**Task brief**
All records below are to be repeated exactly, with the pictures left out.

[Saved entries]
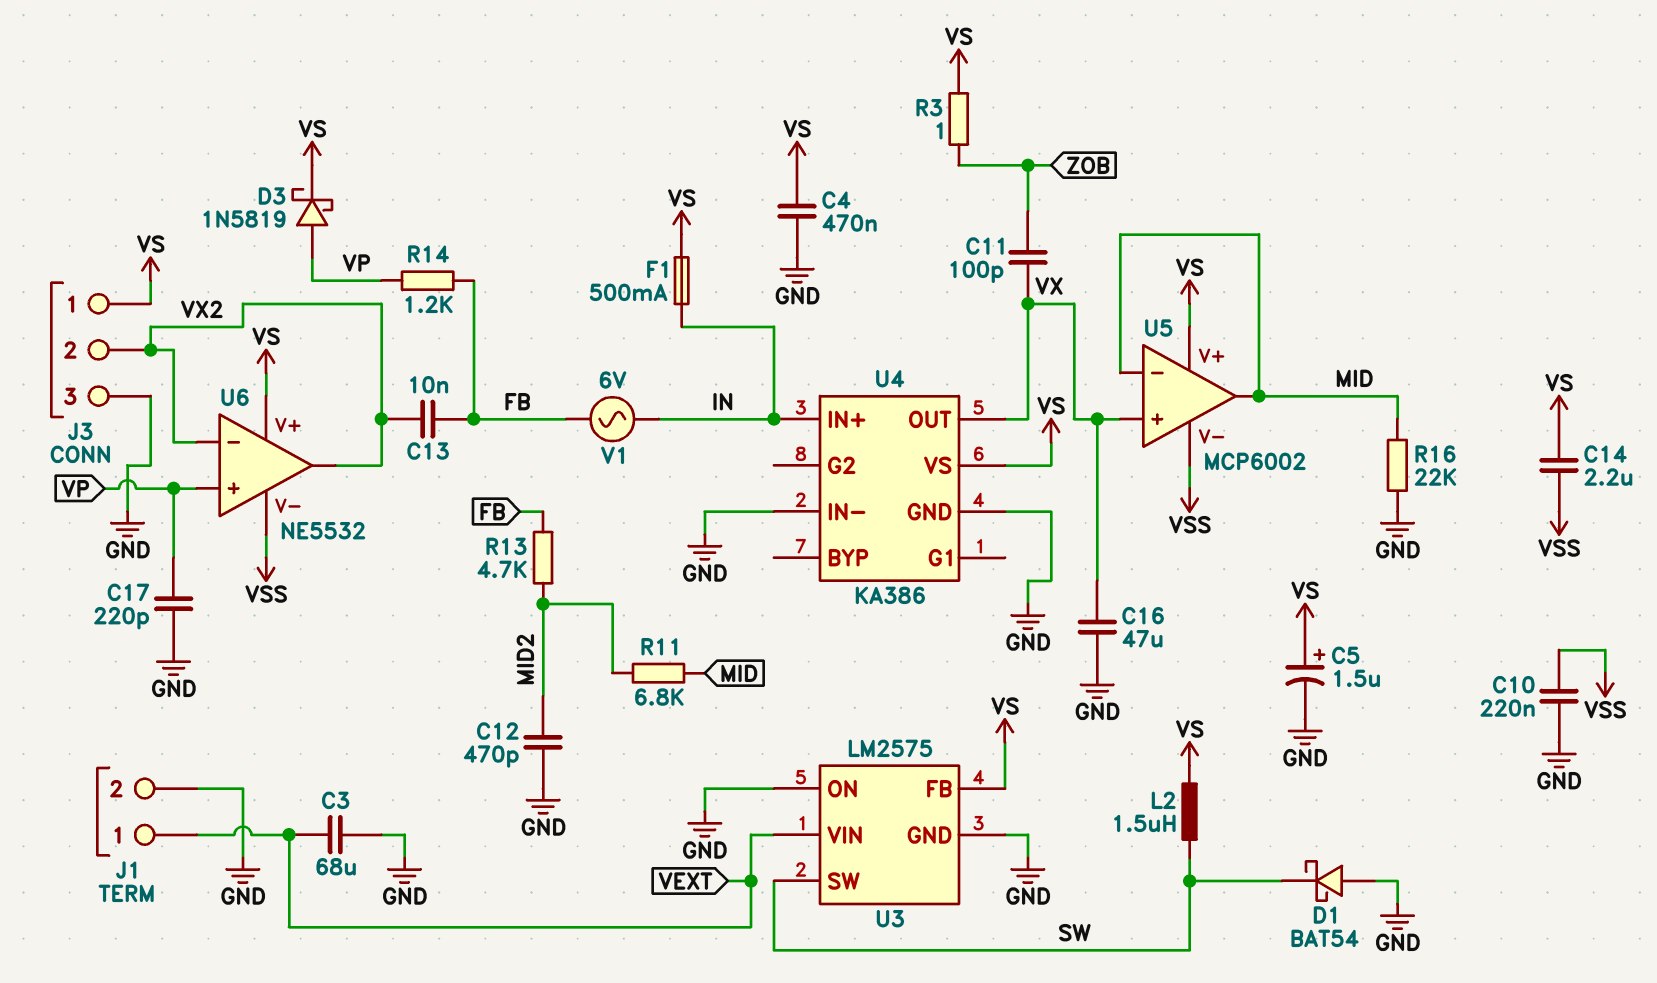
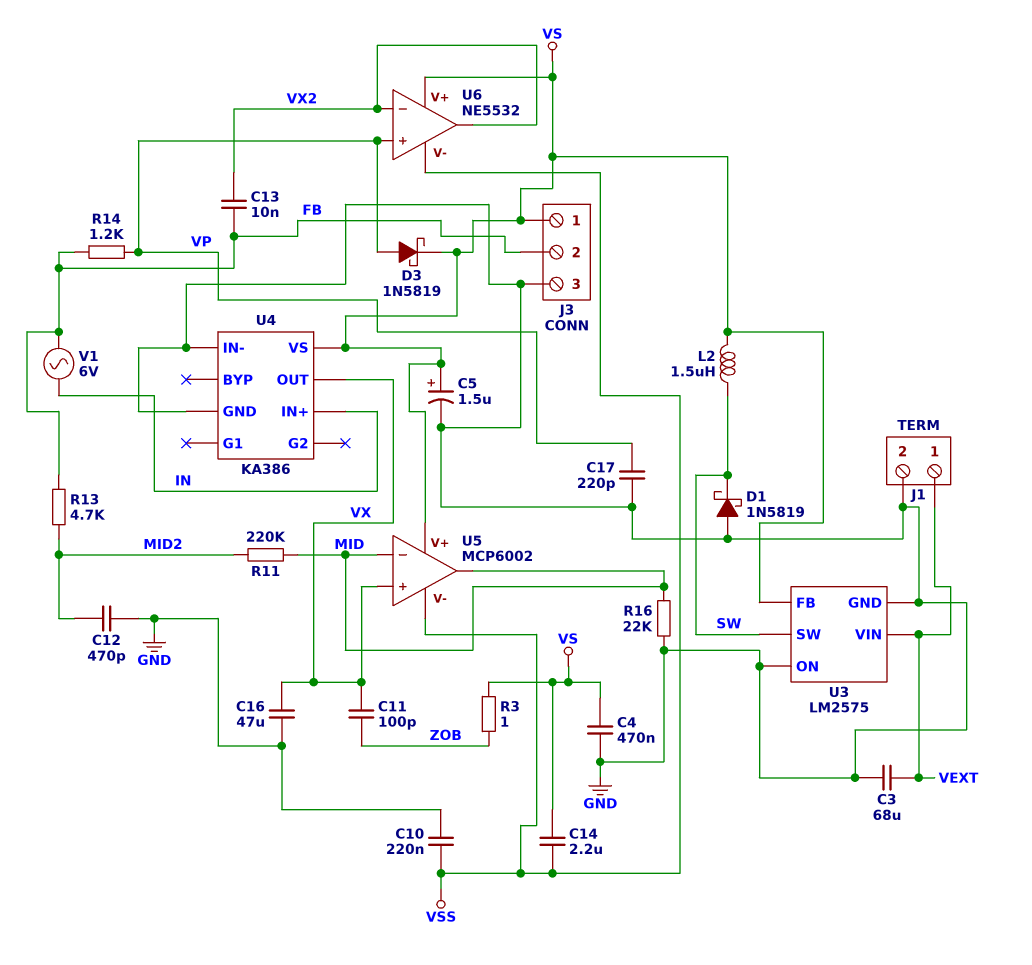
D1: schottky BAT54 (A GND, K SW) -> schottky 1N5819 (A GND, K SW)
F1: 500mA (IN, VS) -> none
J3 pin 2: VX2 -> FB
R11: 6.8k (MID, MID2) -> 220k (MID, MID2)

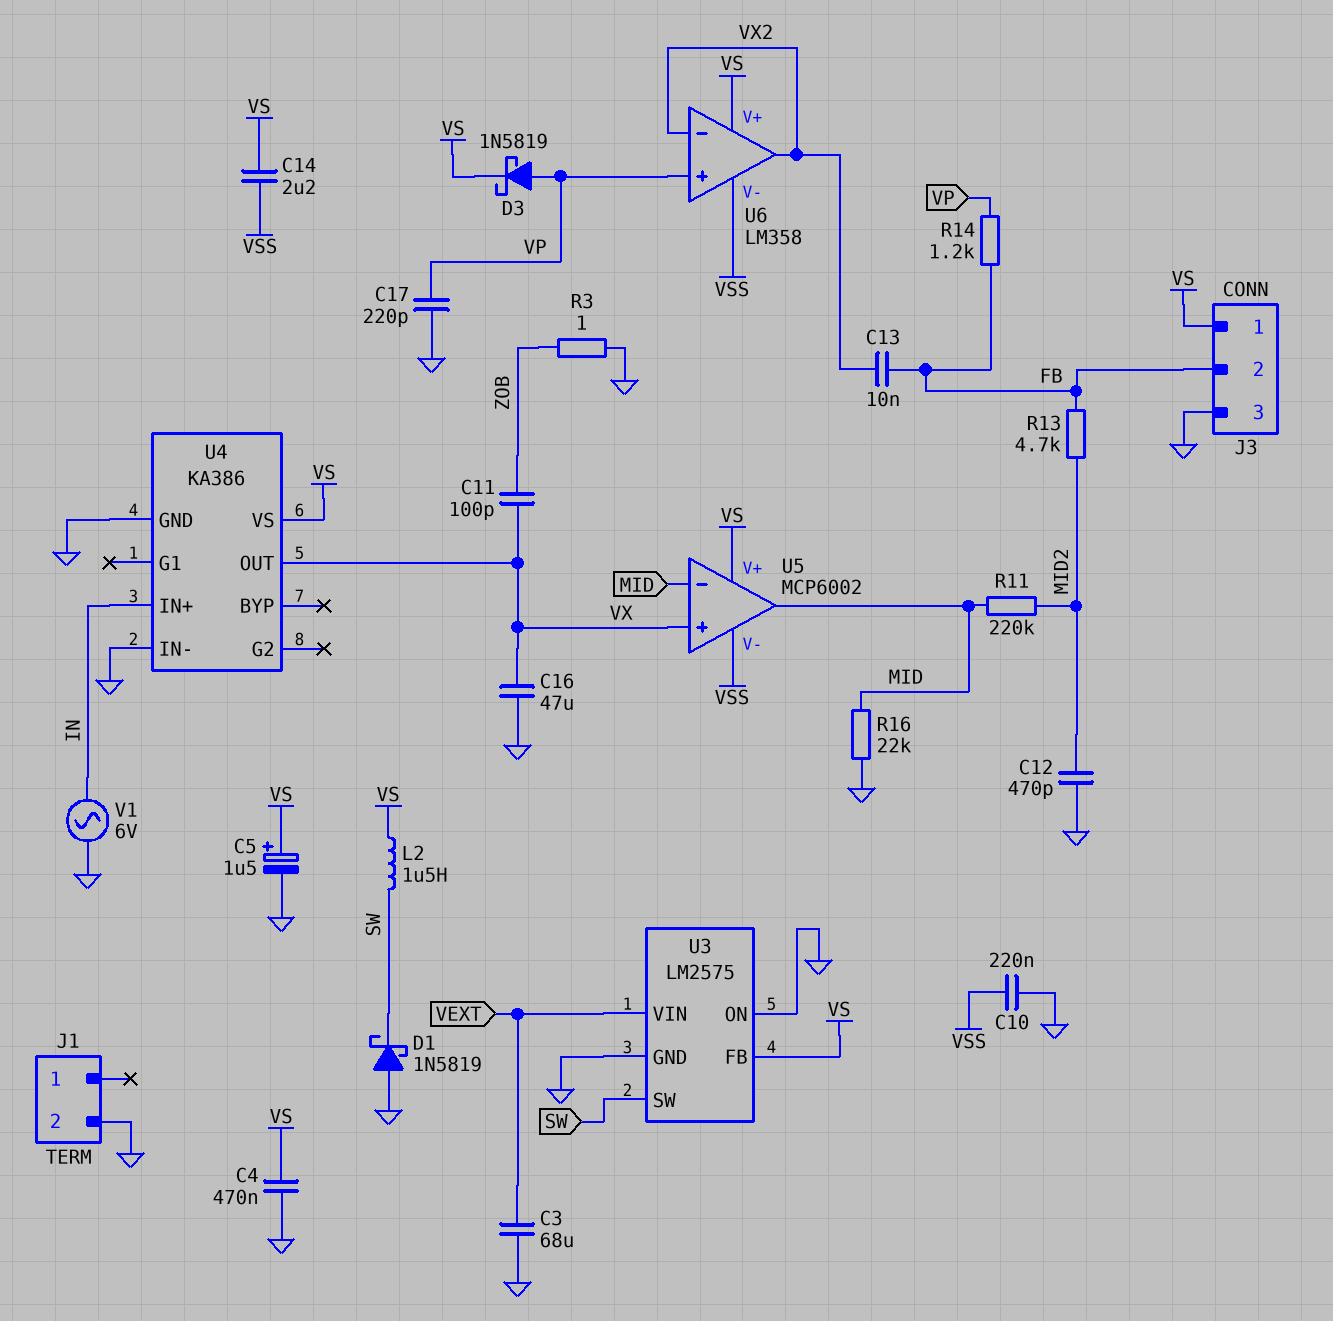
J1 pin 1: VEXT -> none
R3: 1 (VS, ZOB) -> 1 (GND, ZOB)
U6: NE5532 -> LM358
V1: AC 6V (FB, IN) -> AC 6V (GND, IN)

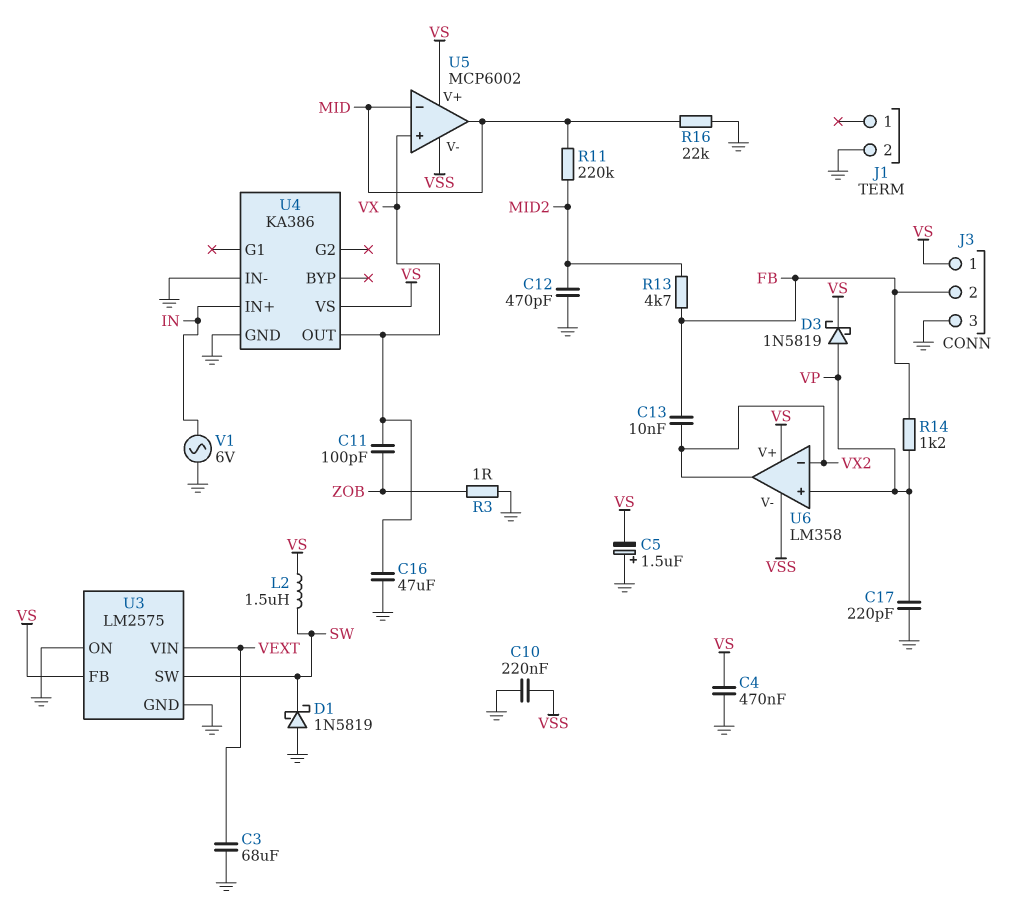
C5: 1.5uF (plus VS, minus GND) -> 1.5uF (plus GND, minus VS)
C14: 2.2uF (VS, VSS) -> none

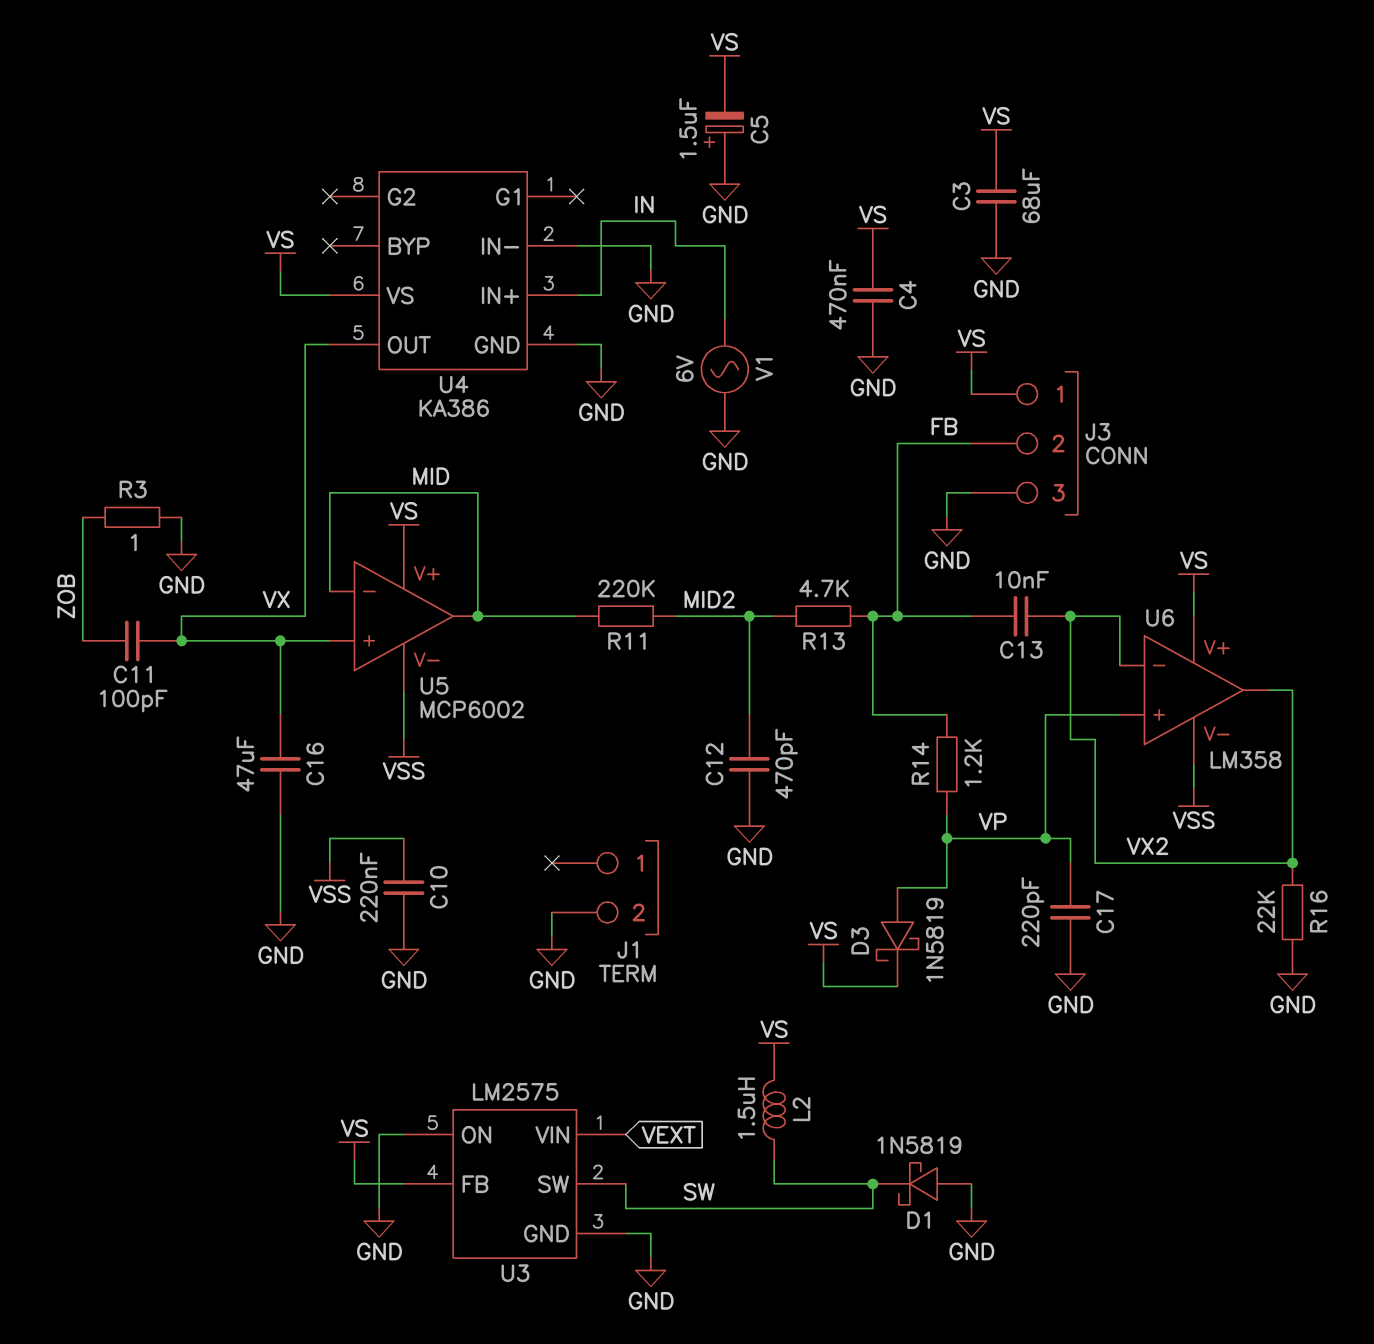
C3: 68uF (GND, VEXT) -> 68uF (GND, VS)
R16: 22k (GND, MID) -> 22k (GND, VX2)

**Output of the exercise**
D1: schottky BAT54 (A GND, K SW) -> schottky 1N5819 (A GND, K SW)
F1: 500mA (IN, VS) -> none
J3 pin 2: VX2 -> FB
R11: 6.8k (MID, MID2) -> 220k (MID, MID2)

J1 pin 1: VEXT -> none
R3: 1 (VS, ZOB) -> 1 (GND, ZOB)
U6: NE5532 -> LM358
V1: AC 6V (FB, IN) -> AC 6V (GND, IN)

C5: 1.5uF (plus VS, minus GND) -> 1.5uF (plus GND, minus VS)
C14: 2.2uF (VS, VSS) -> none

C3: 68uF (GND, VEXT) -> 68uF (GND, VS)
R16: 22k (GND, MID) -> 22k (GND, VX2)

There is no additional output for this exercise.